Saved data lines:
────────────────

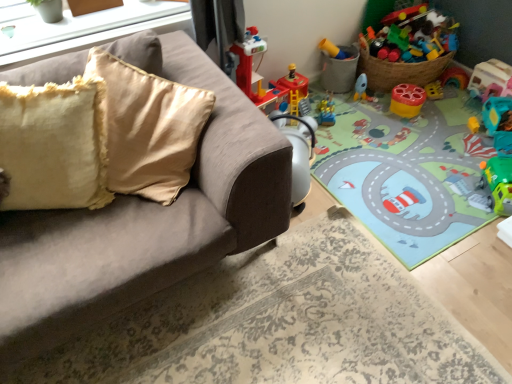
I want to click on vacant space that's between green plastic toy car at lower right, which is the 4th toy in left-to-right order, and translucent plastic toy at center, the 1th toy positioned from the left, so click(x=407, y=151).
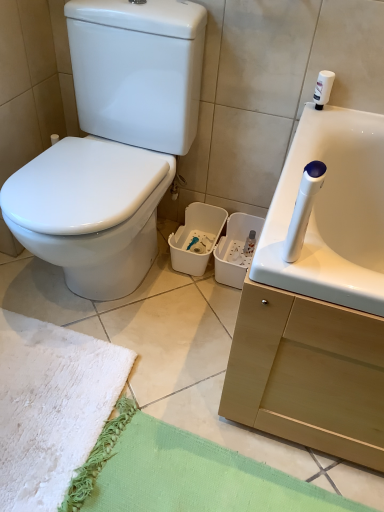
Question: From a real-world perspective, is white glossy toilet at left positioned over white fluffy beach towel at lower left based on gravity?

Choices:
 (A) yes
 (B) no

Answer: (A)

Question: Is white glossy toilet at left thinner than white fluffy beach towel at lower left?

Choices:
 (A) no
 (B) yes

Answer: (A)

Question: Can you confirm if white glossy toilet at left is wider than white fluffy beach towel at lower left?

Choices:
 (A) yes
 (B) no

Answer: (A)

Question: Considering the relative positions of white glossy toilet at left and white fluffy beach towel at lower left in the image provided, is white glossy toilet at left behind white fluffy beach towel at lower left?

Choices:
 (A) no
 (B) yes

Answer: (A)

Question: From the image's perspective, is white glossy toilet at left under white fluffy beach towel at lower left?

Choices:
 (A) yes
 (B) no

Answer: (B)

Question: Is white glossy toilet at left positioned with its back to white fluffy beach towel at lower left?

Choices:
 (A) no
 (B) yes

Answer: (A)

Question: Is white fluffy beach towel at lower left at the right side of white glossy toilet at left?

Choices:
 (A) yes
 (B) no

Answer: (B)

Question: Is white fluffy beach towel at lower left positioned beyond the bounds of white glossy toilet at left?

Choices:
 (A) yes
 (B) no

Answer: (A)

Question: Is white fluffy beach towel at lower left in front of white glossy toilet at left?

Choices:
 (A) no
 (B) yes

Answer: (A)

Question: Does white fluffy beach towel at lower left contain white glossy toilet at left?

Choices:
 (A) no
 (B) yes

Answer: (A)

Question: Is white fluffy beach towel at lower left behind white glossy toilet at left?

Choices:
 (A) no
 (B) yes

Answer: (B)

Question: Is white fluffy beach towel at lower left not near white glossy toilet at left?

Choices:
 (A) no
 (B) yes

Answer: (A)

Question: In the image, is white fluffy beach towel at lower left on the left side or the right side of white glossy toilet at left?

Choices:
 (A) left
 (B) right

Answer: (A)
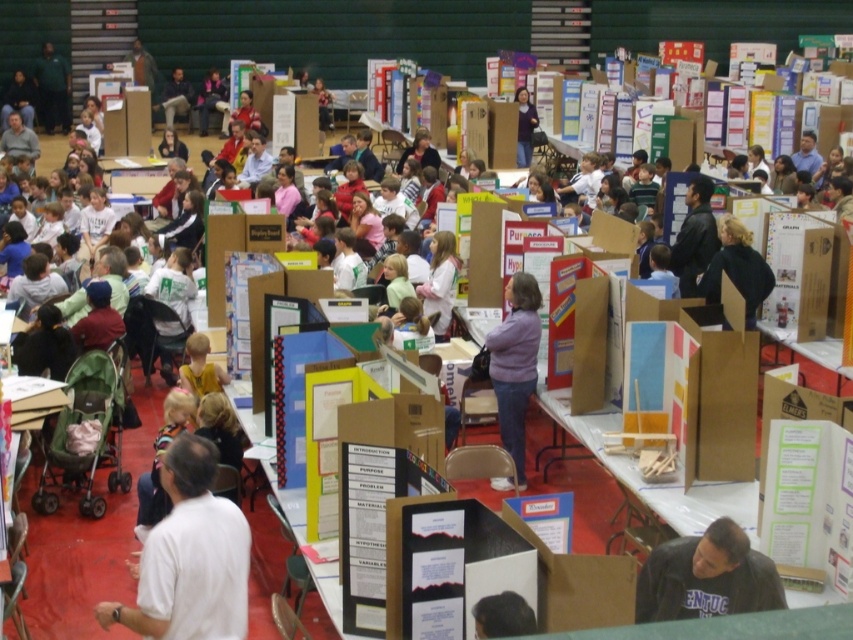
Question: Which of the following is the farthest from the observer?

Choices:
 (A) (759, 589)
 (B) (227, 608)

Answer: (A)

Question: Which object is closer to the camera taking this photo?

Choices:
 (A) blonde hair at center
 (B) purple fabric shirt at center
 (C) dark gray sweatshirt at lower right
 (D) matte purple shirt at center

Answer: (C)

Question: Is white shirt at lower left positioned in front of purple fabric shirt at center?

Choices:
 (A) yes
 (B) no

Answer: (A)

Question: Which object is the closest to the purple fabric shirt at center?

Choices:
 (A) matte purple shirt at center
 (B) blonde hair at center
 (C) dark gray sweatshirt at lower right

Answer: (B)

Question: Is white shirt at lower left behind matte purple shirt at center?

Choices:
 (A) no
 (B) yes

Answer: (A)

Question: Does white shirt at lower left appear on the left side of blonde hair at center?

Choices:
 (A) yes
 (B) no

Answer: (A)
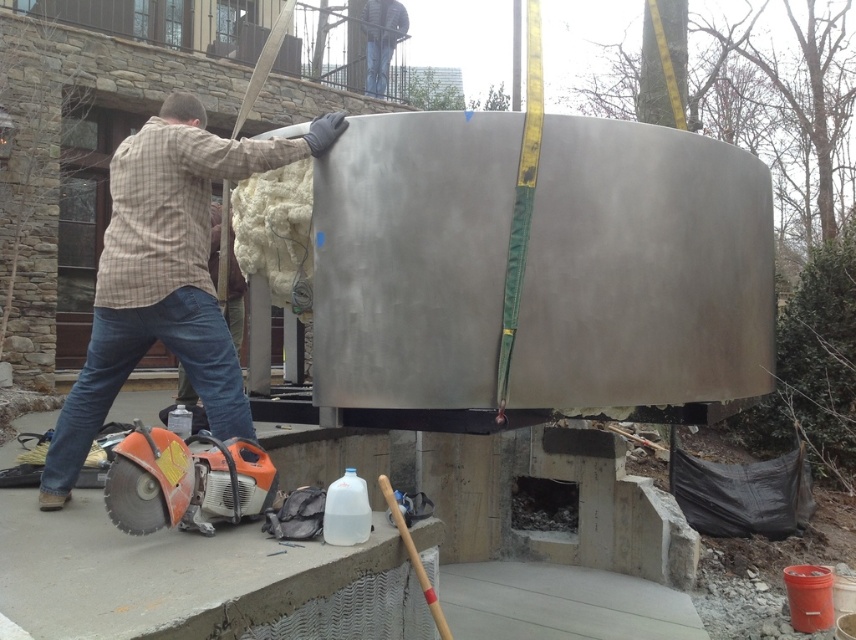
Which is more to the right, plaid shirt at left or orange plastic circular saw at lower left?

orange plastic circular saw at lower left

Who is more distant from viewer, (204, 316) or (179, 456)?

Point (204, 316)

Is point (107, 296) closer to camera compared to point (230, 444)?

No, (107, 296) is behind (230, 444).

I want to click on plaid shirt at left, so click(x=165, y=275).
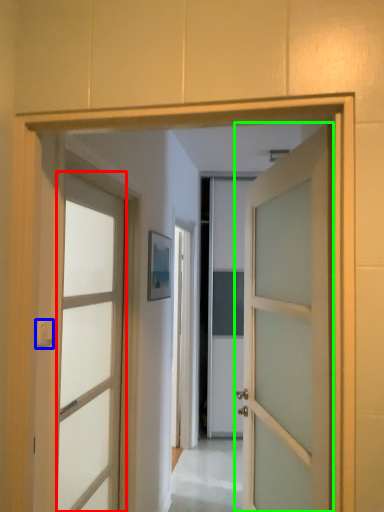
Question: Based on their relative distances, which object is nearer to door (highlighted by a red box)? Choose from door handle (highlighted by a blue box) and door (highlighted by a green box).

Choices:
 (A) door handle
 (B) door

Answer: (A)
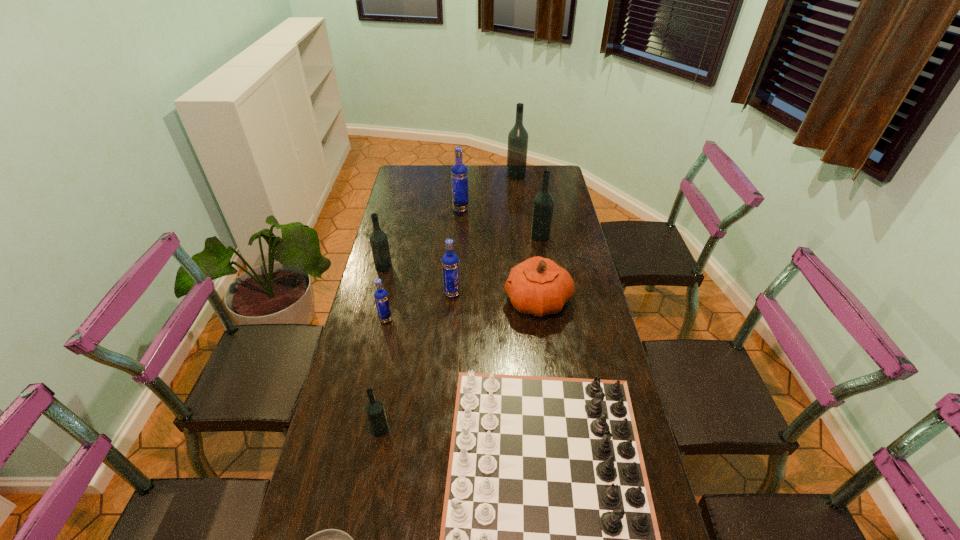
Identify the location of orange pumpkin. (538, 286).

You are a GUI agent. You are given a task and a screenshot of the screen. Output one action in this format:
    pyautogui.click(x=<x>, y=<y>)
    Task: Click on the leftmost blue vodka
    The width and height of the screenshot is (960, 540).
    Given the screenshot: What is the action you would take?
    pyautogui.click(x=381, y=296)

You are a GUI agent. You are given a task and a screenshot of the screen. Output one action in this format:
    pyautogui.click(x=<x>, y=<y>)
    Task: Click on the sixth farthest vodka
    
    Given the screenshot: What is the action you would take?
    pyautogui.click(x=381, y=296)

Find the location of a particular element. This screenshot has width=960, height=540. the third black vodka from right to left is located at coordinates (374, 409).

Image resolution: width=960 pixels, height=540 pixels. I want to click on the nearest black vodka, so click(x=374, y=409).

At what (x,y) coordinates should I click in order to perform the action: click on free location located 0.050m on the back of the farthest vodka. Please return your answer as a coordinate pair (x, y). The width and height of the screenshot is (960, 540). Looking at the image, I should click on (515, 166).

Identify the location of free space located 0.100m on the front of the second farthest vodka. (460, 227).

The image size is (960, 540). Identify the location of vacant space located on the back of the third farthest vodka. [536, 211].

The height and width of the screenshot is (540, 960). In order to click on free space located 0.260m on the front of the second nearest black vodka in this screenshot , I will do coord(370,322).

At what (x,y) coordinates should I click in order to perform the action: click on free space located on the back of the fifth farthest vodka. Please return your answer as a coordinate pair (x, y). Looking at the image, I should click on (456, 240).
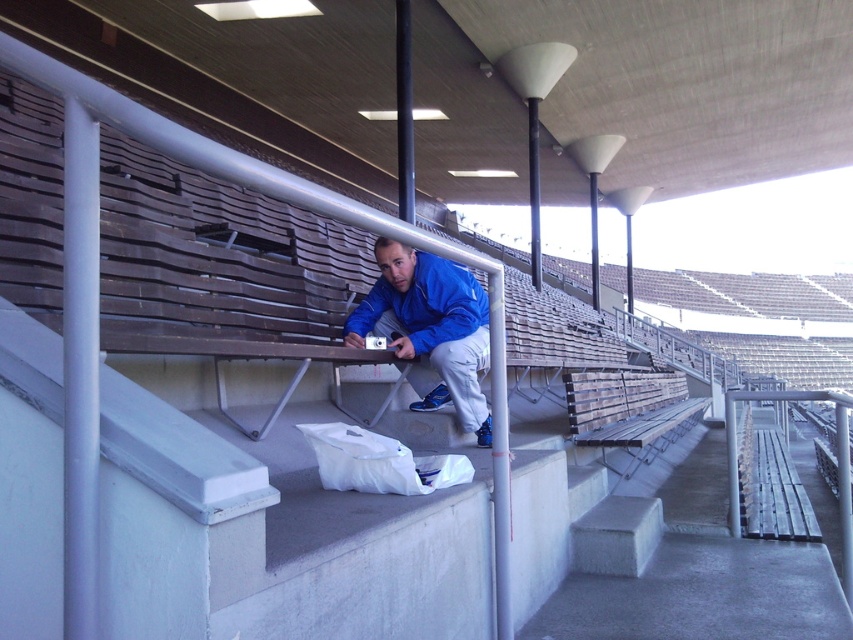
Question: In this image, where is blue fabric jacket at center located relative to wooden bench at center?

Choices:
 (A) right
 (B) left

Answer: (B)

Question: Observing the image, what is the correct spatial positioning of blue fabric jacket at center in reference to wooden bench at center?

Choices:
 (A) above
 (B) below

Answer: (A)

Question: Can you confirm if blue fabric jacket at center is positioned to the right of wooden bench at center?

Choices:
 (A) yes
 (B) no

Answer: (B)

Question: Which point appears closest to the camera in this image?

Choices:
 (A) (677, 385)
 (B) (471, 422)

Answer: (B)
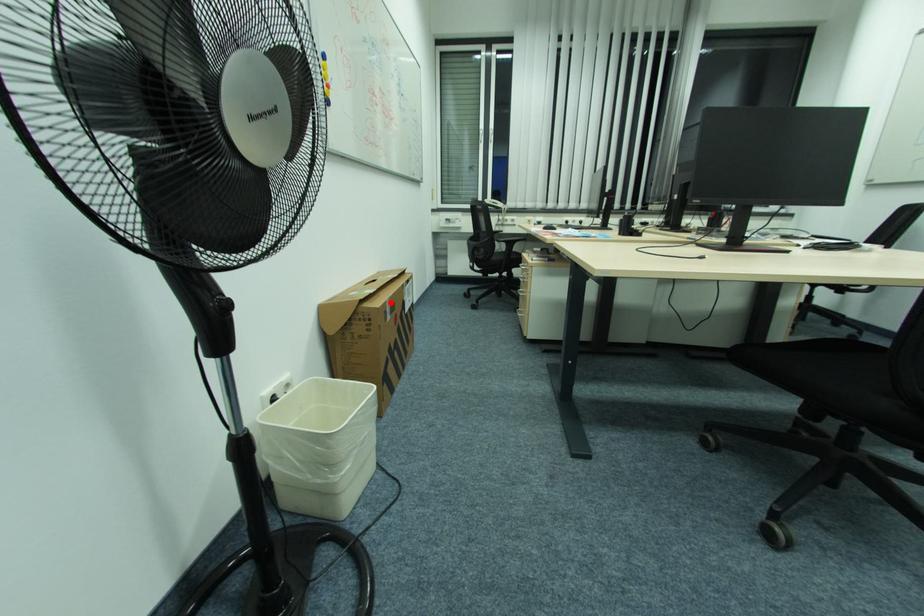
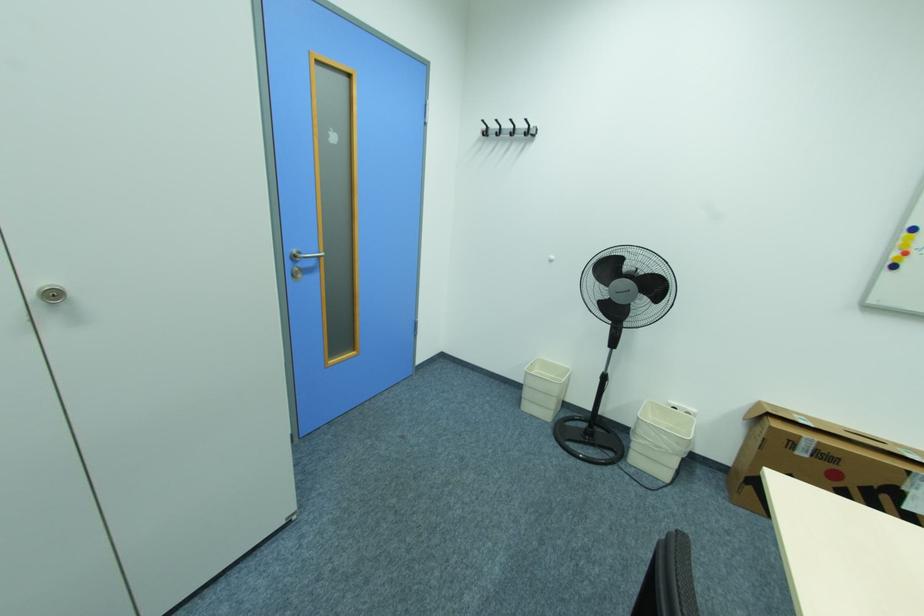
Question: A red point is marked in image1. In image2, is the corresponding 3D point closer to the camera or farther? Reply with the corresponding letter.

Choices:
 (A) The corresponding 3D point is closer.
 (B) The corresponding 3D point is farther.

Answer: (B)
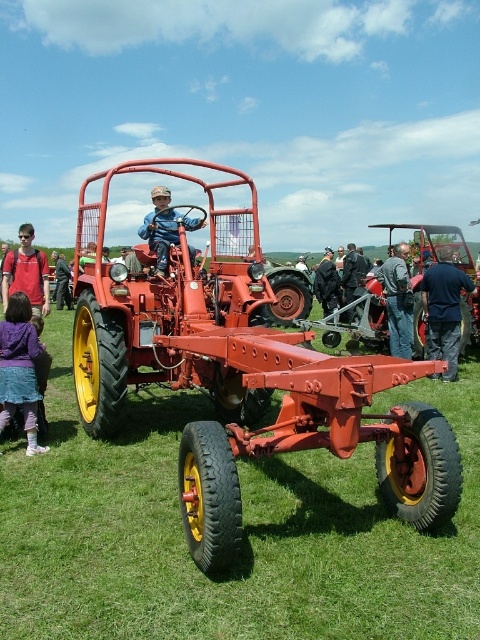
Question: Among these objects, which one is nearest to the camera?

Choices:
 (A) dark blue jacket at center
 (B) dark blue shirt at center
 (C) matte red shirt at left
 (D) matte red tractor at center

Answer: (D)

Question: Can you confirm if matte red tractor at center is bigger than purple fabric dress at lower left?

Choices:
 (A) yes
 (B) no

Answer: (A)

Question: Which point is farther to the camera?

Choices:
 (A) (349, 320)
 (B) (429, 493)
 (C) (456, 348)

Answer: (A)

Question: Is the position of matte red tractor at center more distant than that of dark blue shirt at center?

Choices:
 (A) yes
 (B) no

Answer: (B)

Question: Which point is closer to the camera taking this photo?

Choices:
 (A) (454, 360)
 (B) (9, 276)
 (C) (23, 392)
 (D) (347, 275)

Answer: (C)

Question: Does matte red tractor at center have a smaller size compared to matte red shirt at left?

Choices:
 (A) no
 (B) yes

Answer: (B)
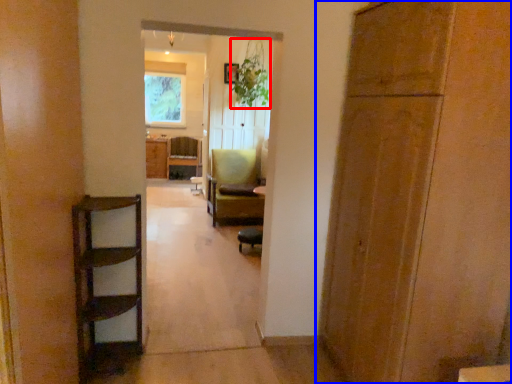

────────────────

### DIRECTIONS FOR THIS TASK
Copy out all the lines above word for word, but leave out the pictures.

### RESPONSE AREA
I want to click on vacant space that's between green plastic toy car at lower right, which is the 4th toy in left-to-right order, and translucent plastic toy at center, the 1th toy positioned from the left, so click(x=407, y=151).
Question: From a real-world perspective, is white glossy toilet at left positioned over white fluffy beach towel at lower left based on gravity?

Choices:
 (A) yes
 (B) no

Answer: (A)

Question: Is white glossy toilet at left thinner than white fluffy beach towel at lower left?

Choices:
 (A) no
 (B) yes

Answer: (A)

Question: Can you confirm if white glossy toilet at left is wider than white fluffy beach towel at lower left?

Choices:
 (A) yes
 (B) no

Answer: (A)

Question: Considering the relative positions of white glossy toilet at left and white fluffy beach towel at lower left in the image provided, is white glossy toilet at left behind white fluffy beach towel at lower left?

Choices:
 (A) no
 (B) yes

Answer: (A)

Question: From the image's perspective, is white glossy toilet at left under white fluffy beach towel at lower left?

Choices:
 (A) yes
 (B) no

Answer: (B)

Question: Is white glossy toilet at left positioned with its back to white fluffy beach towel at lower left?

Choices:
 (A) no
 (B) yes

Answer: (A)

Question: Is white fluffy beach towel at lower left at the right side of white glossy toilet at left?

Choices:
 (A) yes
 (B) no

Answer: (B)

Question: Is white fluffy beach towel at lower left positioned beyond the bounds of white glossy toilet at left?

Choices:
 (A) yes
 (B) no

Answer: (A)

Question: Is white fluffy beach towel at lower left in front of white glossy toilet at left?

Choices:
 (A) no
 (B) yes

Answer: (A)

Question: Does white fluffy beach towel at lower left contain white glossy toilet at left?

Choices:
 (A) no
 (B) yes

Answer: (A)

Question: Is white fluffy beach towel at lower left behind white glossy toilet at left?

Choices:
 (A) no
 (B) yes

Answer: (B)

Question: Is white fluffy beach towel at lower left not near white glossy toilet at left?

Choices:
 (A) no
 (B) yes

Answer: (A)

Question: In the image, is white fluffy beach towel at lower left on the left side or the right side of white glossy toilet at left?

Choices:
 (A) left
 (B) right

Answer: (A)
Question: Which of the following is the farthest from the observer?

Choices:
 (A) (759, 589)
 (B) (227, 608)

Answer: (A)

Question: Which object is closer to the camera taking this photo?

Choices:
 (A) blonde hair at center
 (B) purple fabric shirt at center
 (C) dark gray sweatshirt at lower right
 (D) matte purple shirt at center

Answer: (C)

Question: Is white shirt at lower left positioned in front of purple fabric shirt at center?

Choices:
 (A) yes
 (B) no

Answer: (A)

Question: Which object is the closest to the purple fabric shirt at center?

Choices:
 (A) matte purple shirt at center
 (B) blonde hair at center
 (C) dark gray sweatshirt at lower right

Answer: (B)

Question: Is white shirt at lower left behind matte purple shirt at center?

Choices:
 (A) no
 (B) yes

Answer: (A)

Question: Does white shirt at lower left appear on the left side of blonde hair at center?

Choices:
 (A) yes
 (B) no

Answer: (A)
Which is more to the right, plaid shirt at left or orange plastic circular saw at lower left?

orange plastic circular saw at lower left

Who is more distant from viewer, (204, 316) or (179, 456)?

Point (204, 316)

Is point (107, 296) closer to camera compared to point (230, 444)?

No, (107, 296) is behind (230, 444).

I want to click on plaid shirt at left, so click(x=165, y=275).
Question: Based on their relative distances, which object is nearer to door (highlighted by a red box)? Choose from door handle (highlighted by a blue box) and door (highlighted by a green box).

Choices:
 (A) door handle
 (B) door

Answer: (A)
Identify the location of orange pumpkin. (538, 286).

You are a GUI agent. You are given a task and a screenshot of the screen. Output one action in this format:
    pyautogui.click(x=<x>, y=<y>)
    Task: Click on the leftmost blue vodka
    The width and height of the screenshot is (960, 540).
    Given the screenshot: What is the action you would take?
    pyautogui.click(x=381, y=296)

You are a GUI agent. You are given a task and a screenshot of the screen. Output one action in this format:
    pyautogui.click(x=<x>, y=<y>)
    Task: Click on the sixth farthest vodka
    
    Given the screenshot: What is the action you would take?
    pyautogui.click(x=381, y=296)

Find the location of a particular element. This screenshot has width=960, height=540. the third black vodka from right to left is located at coordinates (374, 409).

Image resolution: width=960 pixels, height=540 pixels. I want to click on the nearest black vodka, so click(x=374, y=409).

At what (x,y) coordinates should I click in order to perform the action: click on free location located 0.050m on the back of the farthest vodka. Please return your answer as a coordinate pair (x, y). The width and height of the screenshot is (960, 540). Looking at the image, I should click on (515, 166).

Identify the location of free space located 0.100m on the front of the second farthest vodka. (460, 227).

The image size is (960, 540). Identify the location of vacant space located on the back of the third farthest vodka. [536, 211].

The height and width of the screenshot is (540, 960). In order to click on free space located 0.260m on the front of the second nearest black vodka in this screenshot , I will do coord(370,322).

At what (x,y) coordinates should I click in order to perform the action: click on free space located on the back of the fifth farthest vodka. Please return your answer as a coordinate pair (x, y). Looking at the image, I should click on (456, 240).
Question: In this image, where is blue fabric jacket at center located relative to wooden bench at center?

Choices:
 (A) right
 (B) left

Answer: (B)

Question: Observing the image, what is the correct spatial positioning of blue fabric jacket at center in reference to wooden bench at center?

Choices:
 (A) above
 (B) below

Answer: (A)

Question: Can you confirm if blue fabric jacket at center is positioned to the right of wooden bench at center?

Choices:
 (A) yes
 (B) no

Answer: (B)

Question: Which point appears closest to the camera in this image?

Choices:
 (A) (677, 385)
 (B) (471, 422)

Answer: (B)
Question: A red point is marked in image1. In image2, is the corresponding 3D point closer to the camera or farther? Reply with the corresponding letter.

Choices:
 (A) The corresponding 3D point is closer.
 (B) The corresponding 3D point is farther.

Answer: (B)
Question: Among these objects, which one is nearest to the camera?

Choices:
 (A) dark blue jacket at center
 (B) dark blue shirt at center
 (C) matte red shirt at left
 (D) matte red tractor at center

Answer: (D)

Question: Can you confirm if matte red tractor at center is bigger than purple fabric dress at lower left?

Choices:
 (A) yes
 (B) no

Answer: (A)

Question: Which point is farther to the camera?

Choices:
 (A) (349, 320)
 (B) (429, 493)
 (C) (456, 348)

Answer: (A)

Question: Is the position of matte red tractor at center more distant than that of dark blue shirt at center?

Choices:
 (A) yes
 (B) no

Answer: (B)

Question: Which point is closer to the camera taking this photo?

Choices:
 (A) (454, 360)
 (B) (9, 276)
 (C) (23, 392)
 (D) (347, 275)

Answer: (C)

Question: Does matte red tractor at center have a smaller size compared to matte red shirt at left?

Choices:
 (A) no
 (B) yes

Answer: (B)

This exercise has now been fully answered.